(Records from a data source)
[Start of Attachment]

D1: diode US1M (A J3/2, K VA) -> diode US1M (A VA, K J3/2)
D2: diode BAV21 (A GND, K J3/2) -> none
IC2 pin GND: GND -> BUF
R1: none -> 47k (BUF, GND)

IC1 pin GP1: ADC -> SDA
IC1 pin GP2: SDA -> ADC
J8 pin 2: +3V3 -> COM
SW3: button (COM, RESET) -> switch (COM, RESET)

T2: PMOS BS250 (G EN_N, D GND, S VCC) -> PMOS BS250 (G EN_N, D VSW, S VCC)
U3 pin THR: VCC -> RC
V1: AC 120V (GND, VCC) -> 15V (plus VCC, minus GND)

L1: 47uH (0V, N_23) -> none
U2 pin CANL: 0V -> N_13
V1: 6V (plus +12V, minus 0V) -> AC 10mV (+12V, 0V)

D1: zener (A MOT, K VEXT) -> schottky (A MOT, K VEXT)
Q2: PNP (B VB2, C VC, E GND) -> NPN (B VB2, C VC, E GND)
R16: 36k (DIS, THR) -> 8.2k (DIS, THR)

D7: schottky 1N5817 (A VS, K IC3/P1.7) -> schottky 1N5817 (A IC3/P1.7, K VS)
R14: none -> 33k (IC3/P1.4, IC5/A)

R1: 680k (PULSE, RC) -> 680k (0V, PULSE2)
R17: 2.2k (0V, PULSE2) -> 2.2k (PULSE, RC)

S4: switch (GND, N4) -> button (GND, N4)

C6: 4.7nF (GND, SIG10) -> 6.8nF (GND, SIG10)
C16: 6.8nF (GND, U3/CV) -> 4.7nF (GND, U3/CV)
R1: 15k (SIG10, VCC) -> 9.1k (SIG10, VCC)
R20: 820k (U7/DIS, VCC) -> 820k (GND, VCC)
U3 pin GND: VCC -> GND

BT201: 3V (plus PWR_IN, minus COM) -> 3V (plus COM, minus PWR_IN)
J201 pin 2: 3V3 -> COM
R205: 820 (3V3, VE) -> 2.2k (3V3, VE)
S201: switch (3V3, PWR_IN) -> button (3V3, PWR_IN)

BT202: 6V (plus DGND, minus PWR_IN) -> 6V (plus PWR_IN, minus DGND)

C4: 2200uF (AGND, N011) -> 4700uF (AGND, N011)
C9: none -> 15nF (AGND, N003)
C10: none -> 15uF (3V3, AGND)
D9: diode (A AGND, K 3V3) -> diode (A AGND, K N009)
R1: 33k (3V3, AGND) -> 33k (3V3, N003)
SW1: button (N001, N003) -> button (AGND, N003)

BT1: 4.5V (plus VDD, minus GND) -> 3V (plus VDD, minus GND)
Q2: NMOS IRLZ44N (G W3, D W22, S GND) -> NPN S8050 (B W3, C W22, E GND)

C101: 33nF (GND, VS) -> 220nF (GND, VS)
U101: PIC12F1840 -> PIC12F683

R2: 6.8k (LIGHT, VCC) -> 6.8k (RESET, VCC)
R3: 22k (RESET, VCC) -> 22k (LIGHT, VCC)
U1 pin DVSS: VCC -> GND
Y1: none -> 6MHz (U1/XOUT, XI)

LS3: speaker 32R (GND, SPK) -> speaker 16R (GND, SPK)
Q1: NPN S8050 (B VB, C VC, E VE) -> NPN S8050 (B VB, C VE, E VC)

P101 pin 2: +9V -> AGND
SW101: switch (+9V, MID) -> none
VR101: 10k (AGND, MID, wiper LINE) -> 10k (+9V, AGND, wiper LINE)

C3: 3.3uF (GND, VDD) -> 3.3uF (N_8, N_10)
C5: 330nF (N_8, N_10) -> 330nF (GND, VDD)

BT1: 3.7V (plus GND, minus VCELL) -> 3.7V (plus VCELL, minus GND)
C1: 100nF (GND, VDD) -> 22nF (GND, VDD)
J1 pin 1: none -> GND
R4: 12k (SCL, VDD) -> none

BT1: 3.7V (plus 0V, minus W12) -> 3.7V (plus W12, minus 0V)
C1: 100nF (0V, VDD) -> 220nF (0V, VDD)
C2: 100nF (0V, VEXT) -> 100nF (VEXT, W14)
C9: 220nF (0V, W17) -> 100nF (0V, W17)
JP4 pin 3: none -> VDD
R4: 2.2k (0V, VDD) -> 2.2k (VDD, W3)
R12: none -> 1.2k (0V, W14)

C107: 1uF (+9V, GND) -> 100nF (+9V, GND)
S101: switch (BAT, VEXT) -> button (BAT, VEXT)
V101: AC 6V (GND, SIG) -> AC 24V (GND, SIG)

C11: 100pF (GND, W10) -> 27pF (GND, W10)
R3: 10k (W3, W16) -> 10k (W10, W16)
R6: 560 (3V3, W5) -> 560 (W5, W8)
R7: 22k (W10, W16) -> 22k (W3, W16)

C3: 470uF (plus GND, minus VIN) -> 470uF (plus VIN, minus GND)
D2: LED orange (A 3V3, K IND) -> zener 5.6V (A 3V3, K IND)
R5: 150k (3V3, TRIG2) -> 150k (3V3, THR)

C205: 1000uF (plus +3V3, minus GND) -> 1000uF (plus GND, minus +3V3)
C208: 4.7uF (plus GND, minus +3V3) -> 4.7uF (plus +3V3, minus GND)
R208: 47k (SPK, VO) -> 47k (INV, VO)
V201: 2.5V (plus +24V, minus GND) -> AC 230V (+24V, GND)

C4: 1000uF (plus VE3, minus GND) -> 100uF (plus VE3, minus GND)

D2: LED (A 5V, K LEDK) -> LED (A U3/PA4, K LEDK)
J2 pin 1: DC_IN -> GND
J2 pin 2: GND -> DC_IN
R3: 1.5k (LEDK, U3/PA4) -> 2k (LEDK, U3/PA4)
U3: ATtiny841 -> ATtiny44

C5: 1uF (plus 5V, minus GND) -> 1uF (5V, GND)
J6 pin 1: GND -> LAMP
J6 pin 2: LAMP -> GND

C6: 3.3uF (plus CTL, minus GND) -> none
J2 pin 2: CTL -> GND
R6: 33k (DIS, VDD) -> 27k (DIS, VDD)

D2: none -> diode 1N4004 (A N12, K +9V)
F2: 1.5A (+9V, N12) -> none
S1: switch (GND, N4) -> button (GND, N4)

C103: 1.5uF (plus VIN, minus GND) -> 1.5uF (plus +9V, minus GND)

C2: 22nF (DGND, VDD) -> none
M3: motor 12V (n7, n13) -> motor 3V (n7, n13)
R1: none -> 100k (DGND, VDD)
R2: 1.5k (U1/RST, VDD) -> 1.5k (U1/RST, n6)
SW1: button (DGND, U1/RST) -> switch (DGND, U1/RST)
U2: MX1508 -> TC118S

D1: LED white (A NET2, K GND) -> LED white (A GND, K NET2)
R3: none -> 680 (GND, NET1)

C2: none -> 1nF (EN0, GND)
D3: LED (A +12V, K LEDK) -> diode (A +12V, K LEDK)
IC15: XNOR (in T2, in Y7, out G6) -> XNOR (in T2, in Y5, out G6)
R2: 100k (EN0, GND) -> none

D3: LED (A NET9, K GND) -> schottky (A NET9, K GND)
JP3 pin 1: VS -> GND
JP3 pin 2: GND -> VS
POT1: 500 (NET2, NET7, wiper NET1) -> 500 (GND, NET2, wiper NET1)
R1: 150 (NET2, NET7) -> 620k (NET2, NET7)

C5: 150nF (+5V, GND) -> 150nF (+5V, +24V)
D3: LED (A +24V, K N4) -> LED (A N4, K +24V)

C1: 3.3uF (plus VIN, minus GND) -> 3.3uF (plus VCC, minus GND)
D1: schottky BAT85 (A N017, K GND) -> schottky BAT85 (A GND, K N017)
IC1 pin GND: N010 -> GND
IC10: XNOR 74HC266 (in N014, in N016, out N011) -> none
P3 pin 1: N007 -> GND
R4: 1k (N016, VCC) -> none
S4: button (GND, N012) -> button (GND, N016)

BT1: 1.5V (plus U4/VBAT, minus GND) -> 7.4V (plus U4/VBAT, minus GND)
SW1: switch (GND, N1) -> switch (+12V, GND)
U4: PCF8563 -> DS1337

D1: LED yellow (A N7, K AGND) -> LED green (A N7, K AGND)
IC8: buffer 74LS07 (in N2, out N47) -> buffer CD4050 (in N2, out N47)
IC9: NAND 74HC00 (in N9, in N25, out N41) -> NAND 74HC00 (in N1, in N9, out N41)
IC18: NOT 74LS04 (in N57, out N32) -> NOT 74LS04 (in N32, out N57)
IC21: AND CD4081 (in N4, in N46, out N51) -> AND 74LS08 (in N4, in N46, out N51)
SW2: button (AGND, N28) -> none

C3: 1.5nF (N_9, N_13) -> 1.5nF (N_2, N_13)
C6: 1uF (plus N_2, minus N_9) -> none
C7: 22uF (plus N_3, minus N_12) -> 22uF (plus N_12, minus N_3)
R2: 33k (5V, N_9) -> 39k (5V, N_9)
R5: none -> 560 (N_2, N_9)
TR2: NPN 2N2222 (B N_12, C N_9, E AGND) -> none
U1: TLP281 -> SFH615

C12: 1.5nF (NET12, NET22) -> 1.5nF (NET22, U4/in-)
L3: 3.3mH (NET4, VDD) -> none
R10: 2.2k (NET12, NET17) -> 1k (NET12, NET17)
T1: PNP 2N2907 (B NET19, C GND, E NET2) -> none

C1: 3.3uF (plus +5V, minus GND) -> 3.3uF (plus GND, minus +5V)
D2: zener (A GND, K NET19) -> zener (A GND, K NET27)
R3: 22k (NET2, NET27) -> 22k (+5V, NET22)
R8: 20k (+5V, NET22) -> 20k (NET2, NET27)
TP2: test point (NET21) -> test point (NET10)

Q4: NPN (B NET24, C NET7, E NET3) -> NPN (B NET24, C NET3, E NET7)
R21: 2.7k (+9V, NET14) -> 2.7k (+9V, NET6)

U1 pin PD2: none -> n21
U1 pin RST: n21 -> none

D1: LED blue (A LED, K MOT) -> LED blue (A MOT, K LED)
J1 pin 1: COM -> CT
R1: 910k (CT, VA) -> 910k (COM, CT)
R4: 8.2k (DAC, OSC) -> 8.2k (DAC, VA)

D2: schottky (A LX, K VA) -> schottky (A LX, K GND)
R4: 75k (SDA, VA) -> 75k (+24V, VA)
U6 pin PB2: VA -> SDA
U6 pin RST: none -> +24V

[End of Attachment]

Check each line of the records for the string "DGND" and state how many lines contain it. Give only the number.

4